**Task**
Print the data below verbatim, minus images.

* * * * * * *

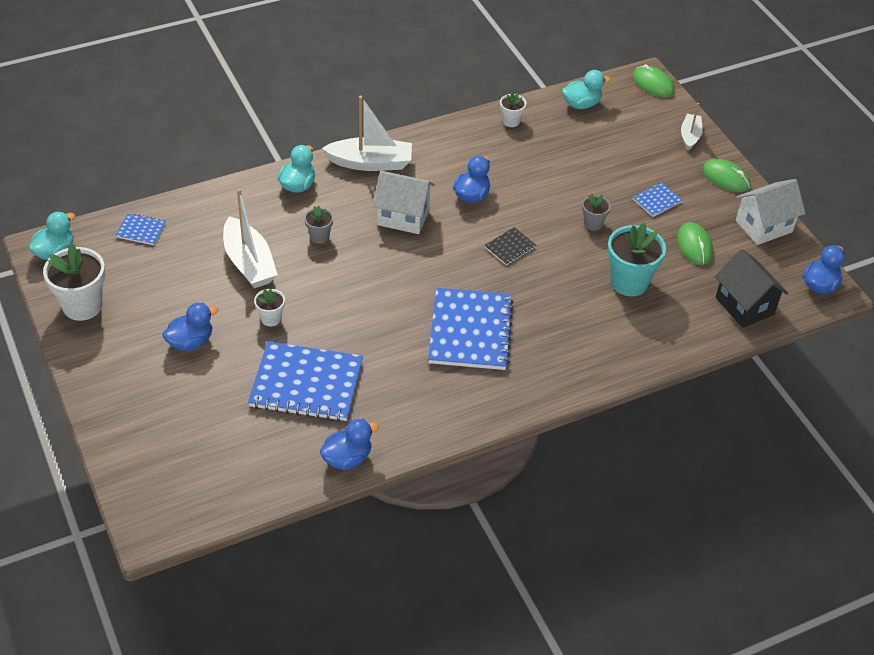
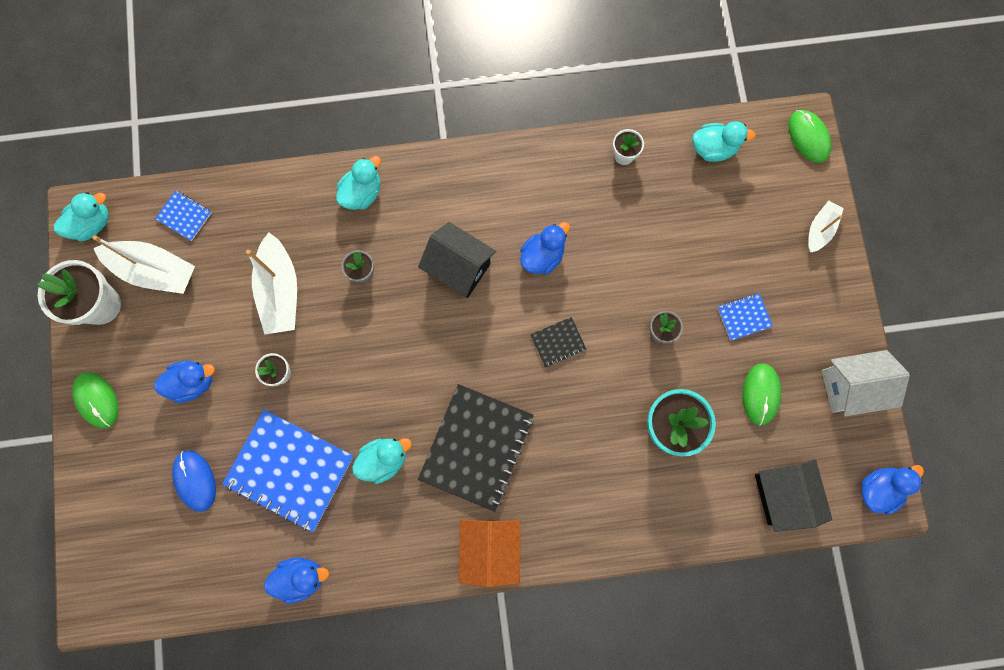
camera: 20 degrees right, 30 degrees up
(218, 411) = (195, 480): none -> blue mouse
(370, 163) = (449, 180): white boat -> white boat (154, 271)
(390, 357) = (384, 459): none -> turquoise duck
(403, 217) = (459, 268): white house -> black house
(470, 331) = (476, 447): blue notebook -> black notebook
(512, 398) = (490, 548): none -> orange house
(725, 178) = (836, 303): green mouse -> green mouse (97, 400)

* * * * * * *

**Answer box**
camera: 20 degrees right, 30 degrees up
(218, 411) = (195, 480): none -> blue mouse
(370, 163) = (449, 180): white boat -> white boat (154, 271)
(390, 357) = (384, 459): none -> turquoise duck
(403, 217) = (459, 268): white house -> black house
(470, 331) = (476, 447): blue notebook -> black notebook
(512, 398) = (490, 548): none -> orange house
(725, 178) = (836, 303): green mouse -> green mouse (97, 400)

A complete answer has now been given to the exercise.